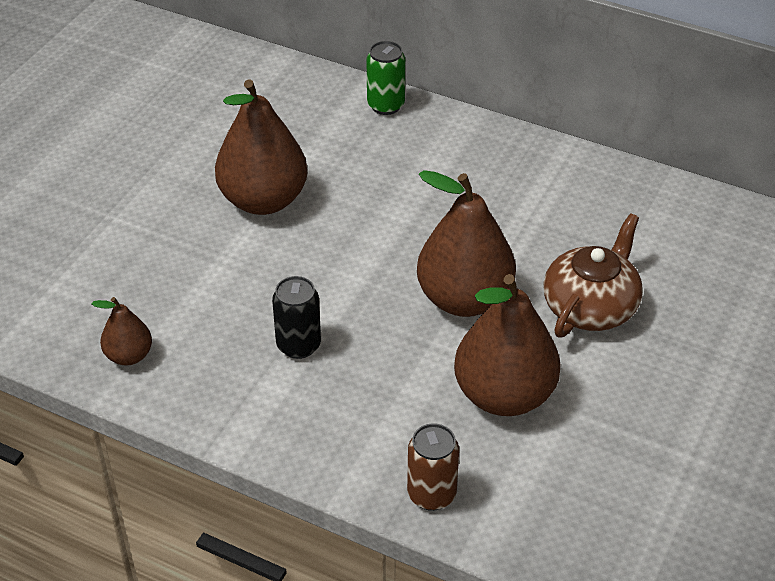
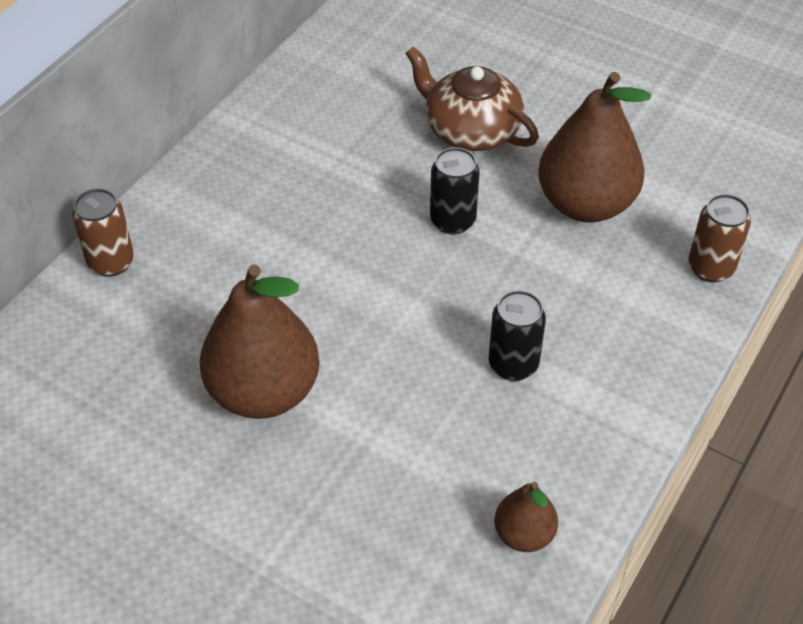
camera: 85 degrees left, 5 degrees up
green can [367,41,405,115] -> brown can [72,188,134,277]
brown pear [417,170,516,317] -> black can [430,147,480,235]

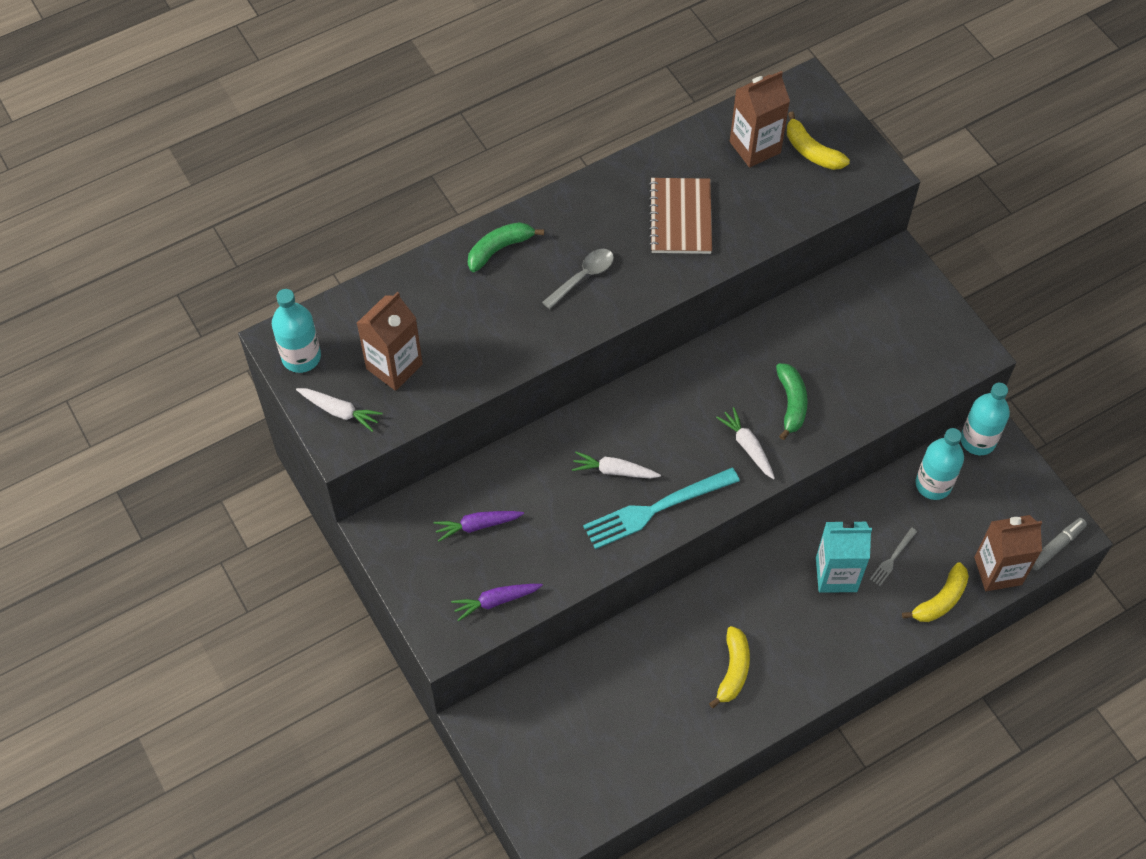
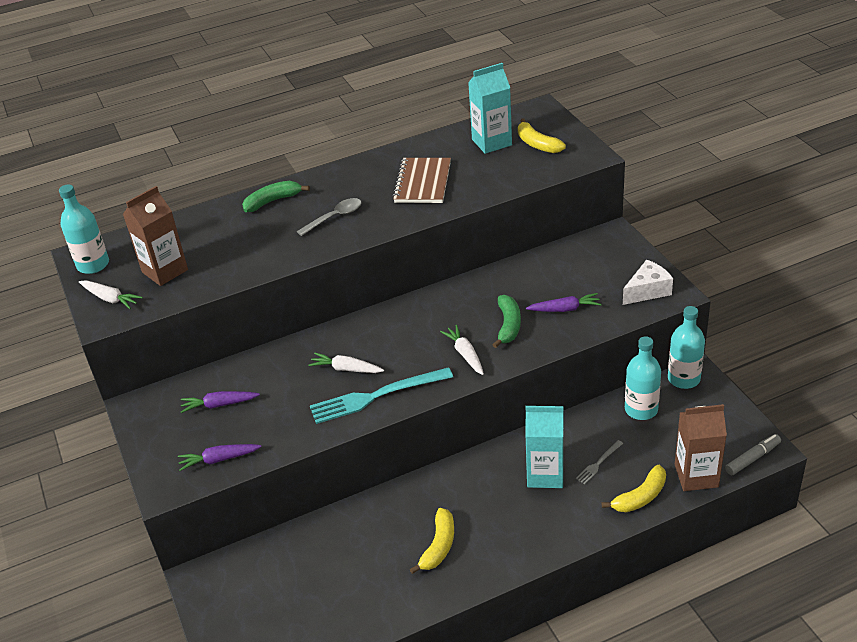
camera: 10 degrees right, 20 degrees down
brown carton [730,71,790,168] -> turquoise carton [468,63,512,154]
none -> purple carrot [526,293,602,312]
none -> white cheese [623,260,673,305]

# REQUIRED ACTION
For each entry above, write it out again exactly but leave out any picture.

# SOLUTION
camera: 85 degrees left, 5 degrees up
green can [367,41,405,115] -> brown can [72,188,134,277]
brown pear [417,170,516,317] -> black can [430,147,480,235]

camera: 10 degrees right, 20 degrees down
brown carton [730,71,790,168] -> turquoise carton [468,63,512,154]
none -> purple carrot [526,293,602,312]
none -> white cheese [623,260,673,305]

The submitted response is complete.